# Provided records:

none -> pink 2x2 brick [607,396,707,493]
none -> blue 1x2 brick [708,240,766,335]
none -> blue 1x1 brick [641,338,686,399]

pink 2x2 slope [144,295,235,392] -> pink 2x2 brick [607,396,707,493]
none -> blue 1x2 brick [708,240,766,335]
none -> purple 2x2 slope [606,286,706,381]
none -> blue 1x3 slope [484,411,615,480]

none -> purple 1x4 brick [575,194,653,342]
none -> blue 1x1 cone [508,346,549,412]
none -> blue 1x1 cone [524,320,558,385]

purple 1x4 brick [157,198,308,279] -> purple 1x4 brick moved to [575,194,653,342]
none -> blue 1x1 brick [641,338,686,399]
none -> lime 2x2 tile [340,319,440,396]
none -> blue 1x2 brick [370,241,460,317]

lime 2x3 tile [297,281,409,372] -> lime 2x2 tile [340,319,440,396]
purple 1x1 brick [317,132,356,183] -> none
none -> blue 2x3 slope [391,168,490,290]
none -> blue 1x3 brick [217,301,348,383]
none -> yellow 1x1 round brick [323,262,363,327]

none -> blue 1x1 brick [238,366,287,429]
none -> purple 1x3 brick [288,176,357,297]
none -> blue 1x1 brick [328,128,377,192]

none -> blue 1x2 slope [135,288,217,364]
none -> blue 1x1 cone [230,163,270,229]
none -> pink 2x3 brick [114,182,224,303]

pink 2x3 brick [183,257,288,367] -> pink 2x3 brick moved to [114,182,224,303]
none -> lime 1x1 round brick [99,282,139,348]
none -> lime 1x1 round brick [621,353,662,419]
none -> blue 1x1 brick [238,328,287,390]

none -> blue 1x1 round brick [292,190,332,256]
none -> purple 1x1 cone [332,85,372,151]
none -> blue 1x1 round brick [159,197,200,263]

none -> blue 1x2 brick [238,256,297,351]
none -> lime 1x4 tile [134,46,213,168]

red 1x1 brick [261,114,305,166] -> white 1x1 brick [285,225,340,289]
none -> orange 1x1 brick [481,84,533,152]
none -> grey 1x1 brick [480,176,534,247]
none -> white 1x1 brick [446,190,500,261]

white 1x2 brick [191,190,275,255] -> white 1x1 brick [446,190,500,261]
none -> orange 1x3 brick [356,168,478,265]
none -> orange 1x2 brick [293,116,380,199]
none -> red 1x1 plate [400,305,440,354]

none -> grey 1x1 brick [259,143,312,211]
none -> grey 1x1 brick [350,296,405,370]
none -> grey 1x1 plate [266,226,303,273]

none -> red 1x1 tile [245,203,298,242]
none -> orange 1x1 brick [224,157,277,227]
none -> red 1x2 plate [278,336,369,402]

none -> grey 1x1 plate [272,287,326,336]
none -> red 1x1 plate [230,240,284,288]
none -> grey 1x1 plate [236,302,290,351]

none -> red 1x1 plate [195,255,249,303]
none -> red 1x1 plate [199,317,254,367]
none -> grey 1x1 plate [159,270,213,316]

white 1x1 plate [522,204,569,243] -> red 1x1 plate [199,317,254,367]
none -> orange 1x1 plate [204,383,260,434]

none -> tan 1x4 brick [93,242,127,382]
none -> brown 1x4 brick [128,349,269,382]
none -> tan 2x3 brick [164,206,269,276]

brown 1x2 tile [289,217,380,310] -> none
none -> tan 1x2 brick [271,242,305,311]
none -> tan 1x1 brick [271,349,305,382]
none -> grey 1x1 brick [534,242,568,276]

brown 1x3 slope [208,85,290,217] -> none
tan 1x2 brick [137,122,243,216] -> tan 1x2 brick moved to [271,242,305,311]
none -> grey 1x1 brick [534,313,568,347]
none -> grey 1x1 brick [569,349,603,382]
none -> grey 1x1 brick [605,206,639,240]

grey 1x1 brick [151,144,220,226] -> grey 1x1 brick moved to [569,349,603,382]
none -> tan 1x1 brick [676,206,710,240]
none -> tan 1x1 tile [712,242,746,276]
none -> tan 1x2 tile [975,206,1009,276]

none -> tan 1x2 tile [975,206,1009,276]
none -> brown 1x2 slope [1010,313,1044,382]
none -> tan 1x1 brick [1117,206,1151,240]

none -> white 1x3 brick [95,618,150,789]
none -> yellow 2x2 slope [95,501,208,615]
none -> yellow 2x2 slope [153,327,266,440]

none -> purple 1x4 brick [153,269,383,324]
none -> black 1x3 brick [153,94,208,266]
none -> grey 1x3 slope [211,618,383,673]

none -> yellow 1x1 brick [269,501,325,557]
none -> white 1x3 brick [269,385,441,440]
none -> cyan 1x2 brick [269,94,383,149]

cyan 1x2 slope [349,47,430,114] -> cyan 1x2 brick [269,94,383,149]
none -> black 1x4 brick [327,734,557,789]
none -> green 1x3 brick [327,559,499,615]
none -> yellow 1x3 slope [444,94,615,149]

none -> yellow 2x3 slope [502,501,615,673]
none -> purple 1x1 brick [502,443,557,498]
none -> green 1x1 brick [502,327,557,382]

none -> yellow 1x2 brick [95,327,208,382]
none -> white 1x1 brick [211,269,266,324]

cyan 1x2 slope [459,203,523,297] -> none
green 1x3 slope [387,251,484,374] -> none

# Task to carry out:
What you return should be exactly the lines above, starting at the one with "none -> grey 1x1 brick [480,176,534,247]" and ending at the one with "none -> yellow 2x3 slope [502,501,615,673]", and nothing else.

# Answer for the task:
none -> grey 1x1 brick [480,176,534,247]
none -> white 1x1 brick [446,190,500,261]

white 1x2 brick [191,190,275,255] -> white 1x1 brick [446,190,500,261]
none -> orange 1x3 brick [356,168,478,265]
none -> orange 1x2 brick [293,116,380,199]
none -> red 1x1 plate [400,305,440,354]

none -> grey 1x1 brick [259,143,312,211]
none -> grey 1x1 brick [350,296,405,370]
none -> grey 1x1 plate [266,226,303,273]

none -> red 1x1 tile [245,203,298,242]
none -> orange 1x1 brick [224,157,277,227]
none -> red 1x2 plate [278,336,369,402]

none -> grey 1x1 plate [272,287,326,336]
none -> red 1x1 plate [230,240,284,288]
none -> grey 1x1 plate [236,302,290,351]

none -> red 1x1 plate [195,255,249,303]
none -> red 1x1 plate [199,317,254,367]
none -> grey 1x1 plate [159,270,213,316]

white 1x1 plate [522,204,569,243] -> red 1x1 plate [199,317,254,367]
none -> orange 1x1 plate [204,383,260,434]

none -> tan 1x4 brick [93,242,127,382]
none -> brown 1x4 brick [128,349,269,382]
none -> tan 2x3 brick [164,206,269,276]

brown 1x2 tile [289,217,380,310] -> none
none -> tan 1x2 brick [271,242,305,311]
none -> tan 1x1 brick [271,349,305,382]
none -> grey 1x1 brick [534,242,568,276]

brown 1x3 slope [208,85,290,217] -> none
tan 1x2 brick [137,122,243,216] -> tan 1x2 brick moved to [271,242,305,311]
none -> grey 1x1 brick [534,313,568,347]
none -> grey 1x1 brick [569,349,603,382]
none -> grey 1x1 brick [605,206,639,240]

grey 1x1 brick [151,144,220,226] -> grey 1x1 brick moved to [569,349,603,382]
none -> tan 1x1 brick [676,206,710,240]
none -> tan 1x1 tile [712,242,746,276]
none -> tan 1x2 tile [975,206,1009,276]

none -> tan 1x2 tile [975,206,1009,276]
none -> brown 1x2 slope [1010,313,1044,382]
none -> tan 1x1 brick [1117,206,1151,240]

none -> white 1x3 brick [95,618,150,789]
none -> yellow 2x2 slope [95,501,208,615]
none -> yellow 2x2 slope [153,327,266,440]

none -> purple 1x4 brick [153,269,383,324]
none -> black 1x3 brick [153,94,208,266]
none -> grey 1x3 slope [211,618,383,673]

none -> yellow 1x1 brick [269,501,325,557]
none -> white 1x3 brick [269,385,441,440]
none -> cyan 1x2 brick [269,94,383,149]

cyan 1x2 slope [349,47,430,114] -> cyan 1x2 brick [269,94,383,149]
none -> black 1x4 brick [327,734,557,789]
none -> green 1x3 brick [327,559,499,615]
none -> yellow 1x3 slope [444,94,615,149]

none -> yellow 2x3 slope [502,501,615,673]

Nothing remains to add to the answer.